• _To do_: For the records below, count the lines containing the word "DGND" and reply with the number alone.

• _Dataset records_:
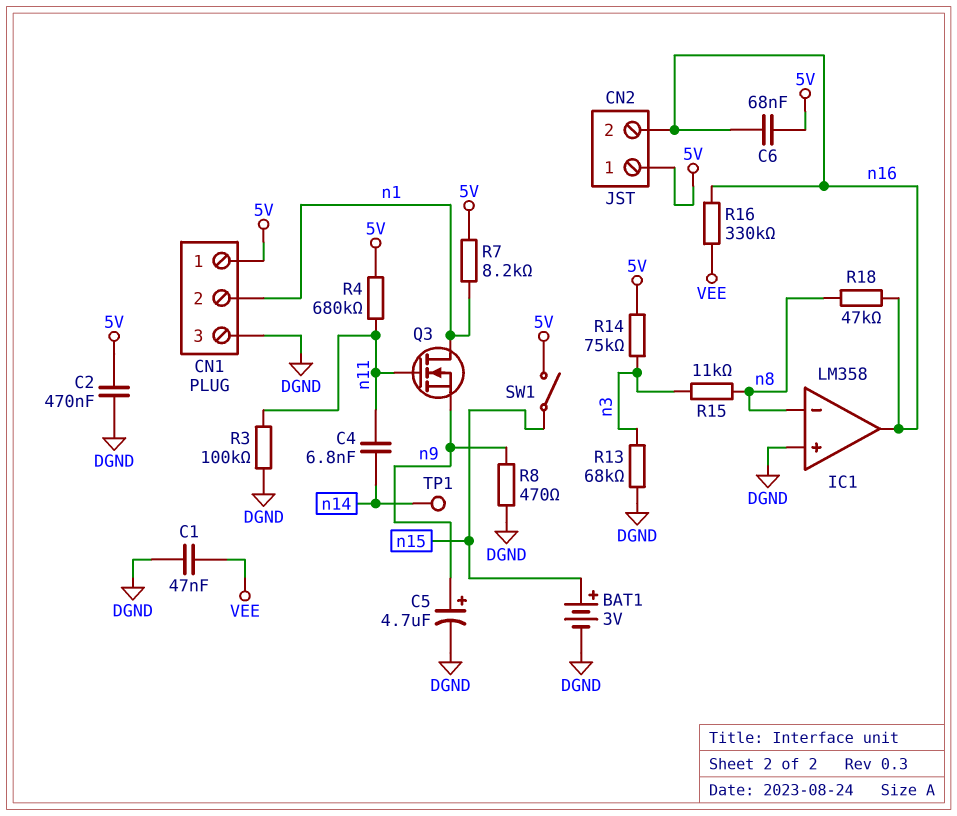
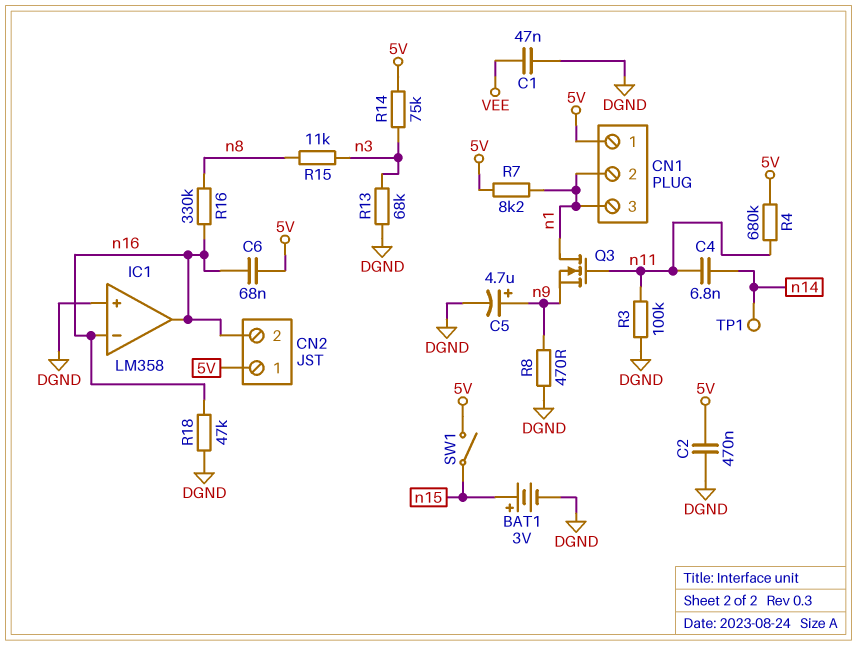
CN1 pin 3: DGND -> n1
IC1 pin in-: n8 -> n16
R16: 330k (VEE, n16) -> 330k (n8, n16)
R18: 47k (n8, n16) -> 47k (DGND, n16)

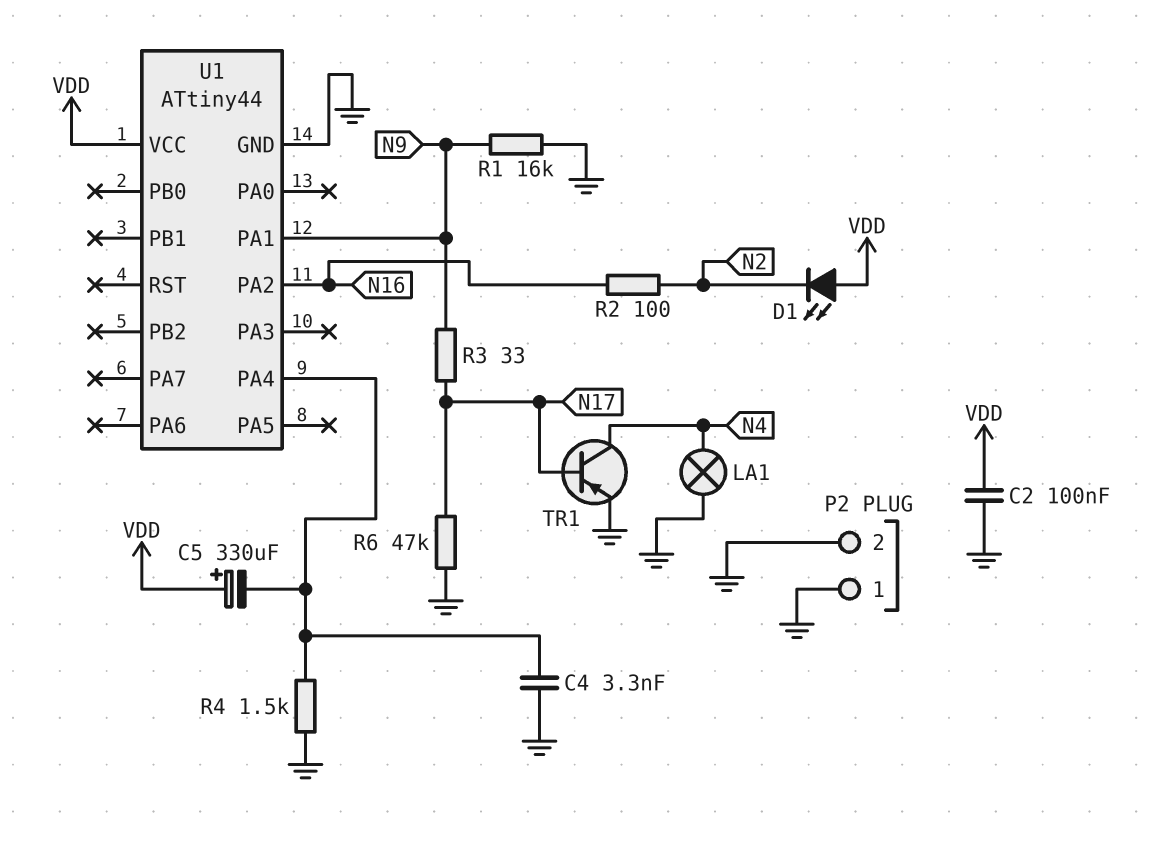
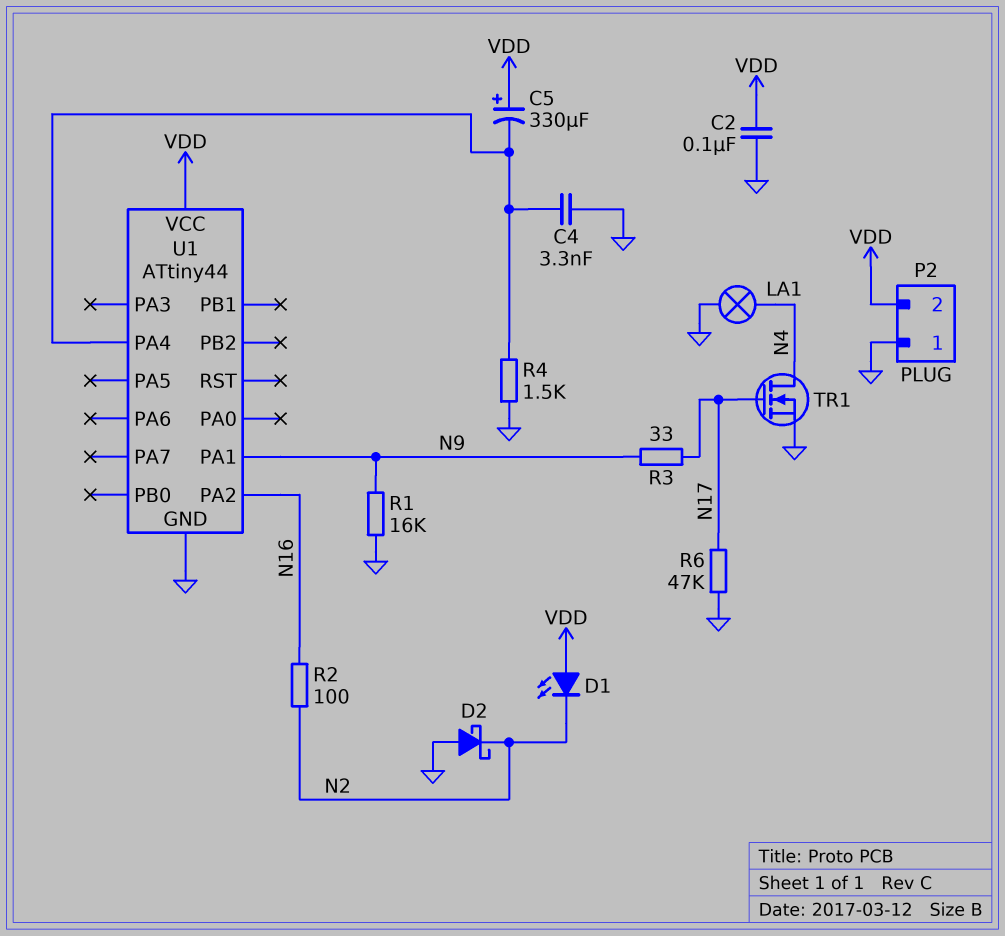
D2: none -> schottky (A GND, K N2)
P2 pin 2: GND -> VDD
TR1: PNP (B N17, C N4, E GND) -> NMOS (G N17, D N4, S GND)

• _Response to this task_: 2